Work item: Each line from the one containing "(534, 173) = (502, 219): blue" through the end of the data is to be written out exactly, and nothing more.

Data shown:
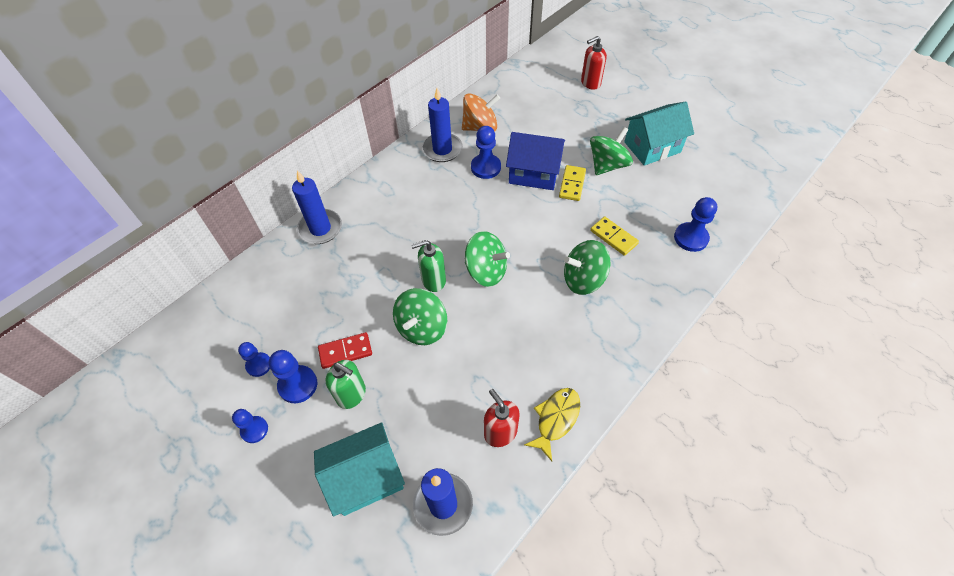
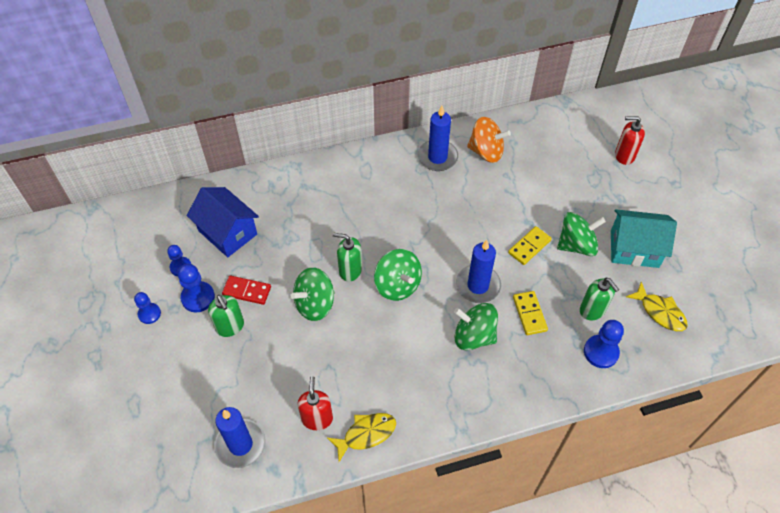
camera: 30 degrees right, 0 degrees up
(320, 228) = (292, 180): blue candle -> blue candle (478, 285)
(366, 477) = (201, 393): turquoise house -> none
(486, 167) = (463, 192): blue pawn -> none
(534, 173) = (502, 219): blue house -> blue house (227, 232)
(659, 209) = (592, 310): none -> green soap dispenser
(708, 184) = (660, 312): none -> yellow fish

Answer space:
(534, 173) = (502, 219): blue house -> blue house (227, 232)
(659, 209) = (592, 310): none -> green soap dispenser
(708, 184) = (660, 312): none -> yellow fish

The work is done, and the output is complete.